WORK TO BE COMPLETED: Your answer should be the lines below from the one holding "black plate A6:C6" through the one holding "red brick G2:I2", copied exactly and with nothing else.

Object change listings:

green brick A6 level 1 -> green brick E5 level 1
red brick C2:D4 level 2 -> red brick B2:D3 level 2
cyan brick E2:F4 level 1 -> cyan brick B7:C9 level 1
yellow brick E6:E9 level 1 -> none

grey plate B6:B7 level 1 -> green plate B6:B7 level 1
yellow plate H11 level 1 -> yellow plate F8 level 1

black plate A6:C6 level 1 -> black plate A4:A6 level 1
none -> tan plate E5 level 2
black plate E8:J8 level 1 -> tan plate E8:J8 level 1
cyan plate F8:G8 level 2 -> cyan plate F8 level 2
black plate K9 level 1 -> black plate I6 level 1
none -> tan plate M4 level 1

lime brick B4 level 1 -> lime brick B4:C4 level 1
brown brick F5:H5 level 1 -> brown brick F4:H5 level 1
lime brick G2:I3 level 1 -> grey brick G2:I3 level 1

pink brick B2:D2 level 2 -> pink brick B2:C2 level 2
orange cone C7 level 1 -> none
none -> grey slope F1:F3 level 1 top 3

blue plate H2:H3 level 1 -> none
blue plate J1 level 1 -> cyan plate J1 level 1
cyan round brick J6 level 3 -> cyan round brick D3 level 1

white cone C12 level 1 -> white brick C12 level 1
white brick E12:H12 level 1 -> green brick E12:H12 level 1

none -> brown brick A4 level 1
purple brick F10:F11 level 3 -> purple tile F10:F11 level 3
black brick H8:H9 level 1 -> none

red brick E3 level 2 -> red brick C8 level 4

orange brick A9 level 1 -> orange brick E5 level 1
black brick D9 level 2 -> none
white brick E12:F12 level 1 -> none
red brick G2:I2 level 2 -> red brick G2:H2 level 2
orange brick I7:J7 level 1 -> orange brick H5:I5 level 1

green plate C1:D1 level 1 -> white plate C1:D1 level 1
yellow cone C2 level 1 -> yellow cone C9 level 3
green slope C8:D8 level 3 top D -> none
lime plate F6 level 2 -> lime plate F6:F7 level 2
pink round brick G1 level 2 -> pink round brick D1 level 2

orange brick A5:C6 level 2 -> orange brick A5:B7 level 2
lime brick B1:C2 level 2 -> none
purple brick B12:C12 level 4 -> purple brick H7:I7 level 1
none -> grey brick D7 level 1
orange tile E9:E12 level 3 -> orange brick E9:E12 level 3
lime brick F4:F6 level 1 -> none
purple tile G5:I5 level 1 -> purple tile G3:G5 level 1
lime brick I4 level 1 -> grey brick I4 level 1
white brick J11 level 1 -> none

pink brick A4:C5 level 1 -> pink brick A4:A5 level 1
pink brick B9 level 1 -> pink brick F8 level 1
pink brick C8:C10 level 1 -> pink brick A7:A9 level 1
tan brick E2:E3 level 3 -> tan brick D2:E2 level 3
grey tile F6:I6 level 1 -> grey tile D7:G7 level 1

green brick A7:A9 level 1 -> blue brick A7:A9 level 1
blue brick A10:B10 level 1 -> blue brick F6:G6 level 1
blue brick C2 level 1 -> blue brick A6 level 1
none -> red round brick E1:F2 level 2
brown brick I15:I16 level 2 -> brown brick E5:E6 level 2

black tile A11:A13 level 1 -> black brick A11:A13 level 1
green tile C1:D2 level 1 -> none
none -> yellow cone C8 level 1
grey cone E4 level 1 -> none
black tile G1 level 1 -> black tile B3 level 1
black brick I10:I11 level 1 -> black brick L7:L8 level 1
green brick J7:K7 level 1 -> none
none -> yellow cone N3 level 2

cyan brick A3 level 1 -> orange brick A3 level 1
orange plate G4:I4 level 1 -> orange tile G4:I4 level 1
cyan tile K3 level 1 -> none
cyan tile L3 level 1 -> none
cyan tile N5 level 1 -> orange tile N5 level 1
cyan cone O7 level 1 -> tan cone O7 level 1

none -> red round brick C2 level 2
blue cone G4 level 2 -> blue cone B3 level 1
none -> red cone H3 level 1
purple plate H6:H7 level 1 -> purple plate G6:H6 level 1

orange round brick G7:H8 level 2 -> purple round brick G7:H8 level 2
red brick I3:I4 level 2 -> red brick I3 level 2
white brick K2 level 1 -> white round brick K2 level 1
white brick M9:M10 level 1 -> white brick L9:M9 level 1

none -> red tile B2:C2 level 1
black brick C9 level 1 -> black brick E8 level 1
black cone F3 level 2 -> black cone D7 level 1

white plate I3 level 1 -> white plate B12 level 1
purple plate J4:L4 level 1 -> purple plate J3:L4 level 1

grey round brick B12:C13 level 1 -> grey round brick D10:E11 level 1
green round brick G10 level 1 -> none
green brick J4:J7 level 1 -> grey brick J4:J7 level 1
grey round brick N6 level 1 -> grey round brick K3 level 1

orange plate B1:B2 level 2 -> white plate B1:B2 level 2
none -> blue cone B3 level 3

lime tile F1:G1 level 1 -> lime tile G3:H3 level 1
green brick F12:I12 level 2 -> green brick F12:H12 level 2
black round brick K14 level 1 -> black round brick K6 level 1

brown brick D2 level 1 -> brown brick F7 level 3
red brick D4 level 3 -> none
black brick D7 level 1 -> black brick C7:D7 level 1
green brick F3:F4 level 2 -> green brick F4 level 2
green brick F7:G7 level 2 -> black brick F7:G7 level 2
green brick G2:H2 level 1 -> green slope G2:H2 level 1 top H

FINISHED TASK:
black plate A6:C6 level 1 -> black plate A4:A6 level 1
none -> tan plate E5 level 2
black plate E8:J8 level 1 -> tan plate E8:J8 level 1
cyan plate F8:G8 level 2 -> cyan plate F8 level 2
black plate K9 level 1 -> black plate I6 level 1
none -> tan plate M4 level 1

lime brick B4 level 1 -> lime brick B4:C4 level 1
brown brick F5:H5 level 1 -> brown brick F4:H5 level 1
lime brick G2:I3 level 1 -> grey brick G2:I3 level 1

pink brick B2:D2 level 2 -> pink brick B2:C2 level 2
orange cone C7 level 1 -> none
none -> grey slope F1:F3 level 1 top 3

blue plate H2:H3 level 1 -> none
blue plate J1 level 1 -> cyan plate J1 level 1
cyan round brick J6 level 3 -> cyan round brick D3 level 1

white cone C12 level 1 -> white brick C12 level 1
white brick E12:H12 level 1 -> green brick E12:H12 level 1

none -> brown brick A4 level 1
purple brick F10:F11 level 3 -> purple tile F10:F11 level 3
black brick H8:H9 level 1 -> none

red brick E3 level 2 -> red brick C8 level 4

orange brick A9 level 1 -> orange brick E5 level 1
black brick D9 level 2 -> none
white brick E12:F12 level 1 -> none
red brick G2:I2 level 2 -> red brick G2:H2 level 2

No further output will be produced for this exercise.